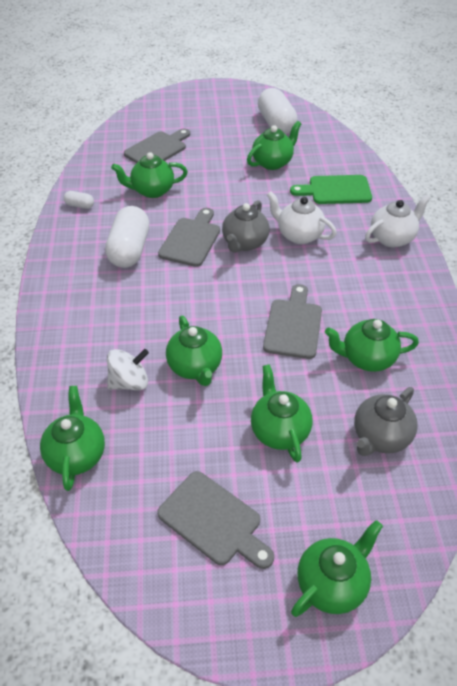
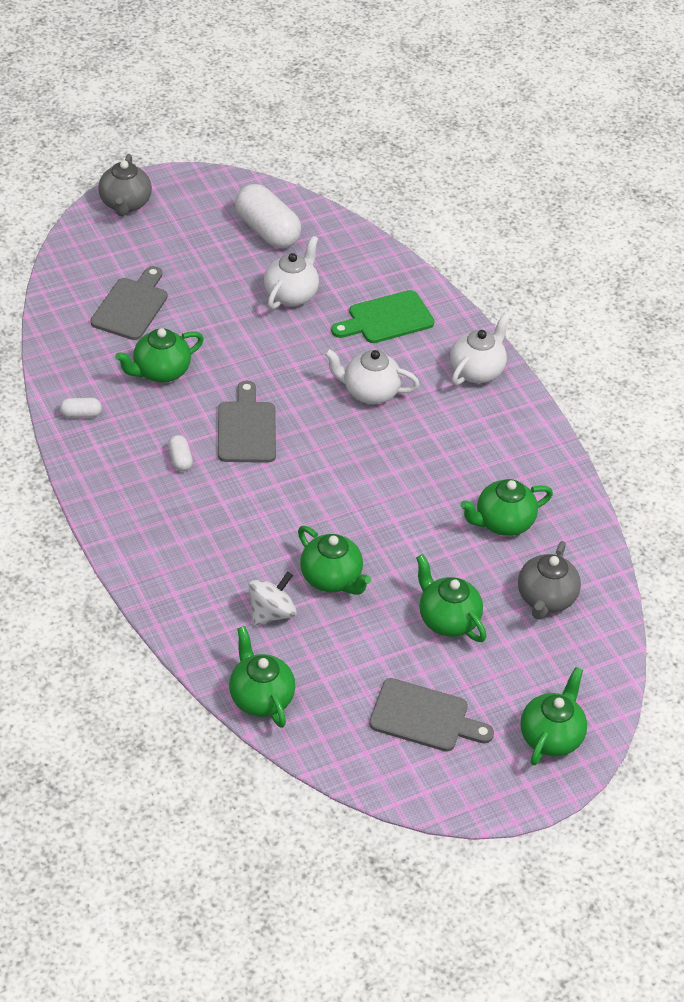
camera: 25 degrees left, 0 degrees up
(129, 250) = (180, 459): white capsule -> white capsule, size x0.45
(244, 243) = (311, 418): grey teapot -> grey teapot (125, 204)
(272, 162) = (291, 294): green teapot -> white teapot
(293, 325) = (412, 505): grey cutting board -> none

▶ _Requirement_
Take from the material above every line that includes the word "teapot".

▶ _Solution for this problem_
(244, 243) = (311, 418): grey teapot -> grey teapot (125, 204)
(272, 162) = (291, 294): green teapot -> white teapot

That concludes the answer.